Your objective: Each entry that appears below should be restated exactly as it is.

Segment Open

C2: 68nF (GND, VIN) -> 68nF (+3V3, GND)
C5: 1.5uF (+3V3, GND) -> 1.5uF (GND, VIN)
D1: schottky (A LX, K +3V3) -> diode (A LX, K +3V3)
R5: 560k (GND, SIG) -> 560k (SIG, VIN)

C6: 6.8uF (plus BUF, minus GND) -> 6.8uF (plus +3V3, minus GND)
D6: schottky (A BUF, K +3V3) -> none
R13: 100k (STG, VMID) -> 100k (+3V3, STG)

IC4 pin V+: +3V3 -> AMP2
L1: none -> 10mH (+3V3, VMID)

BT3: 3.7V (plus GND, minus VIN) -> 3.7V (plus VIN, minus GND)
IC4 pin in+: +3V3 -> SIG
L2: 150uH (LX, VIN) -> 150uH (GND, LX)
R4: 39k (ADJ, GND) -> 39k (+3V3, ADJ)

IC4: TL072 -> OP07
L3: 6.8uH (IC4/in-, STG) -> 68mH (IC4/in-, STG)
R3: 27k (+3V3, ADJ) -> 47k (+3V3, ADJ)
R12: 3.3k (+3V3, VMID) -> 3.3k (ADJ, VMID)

Segment Closed

Task solution:
C2: 68nF (GND, VIN) -> 68nF (+3V3, GND)
C5: 1.5uF (+3V3, GND) -> 1.5uF (GND, VIN)
D1: schottky (A LX, K +3V3) -> diode (A LX, K +3V3)
R5: 560k (GND, SIG) -> 560k (SIG, VIN)

C6: 6.8uF (plus BUF, minus GND) -> 6.8uF (plus +3V3, minus GND)
D6: schottky (A BUF, K +3V3) -> none
R13: 100k (STG, VMID) -> 100k (+3V3, STG)

IC4 pin V+: +3V3 -> AMP2
L1: none -> 10mH (+3V3, VMID)

BT3: 3.7V (plus GND, minus VIN) -> 3.7V (plus VIN, minus GND)
IC4 pin in+: +3V3 -> SIG
L2: 150uH (LX, VIN) -> 150uH (GND, LX)
R4: 39k (ADJ, GND) -> 39k (+3V3, ADJ)

IC4: TL072 -> OP07
L3: 6.8uH (IC4/in-, STG) -> 68mH (IC4/in-, STG)
R3: 27k (+3V3, ADJ) -> 47k (+3V3, ADJ)
R12: 3.3k (+3V3, VMID) -> 3.3k (ADJ, VMID)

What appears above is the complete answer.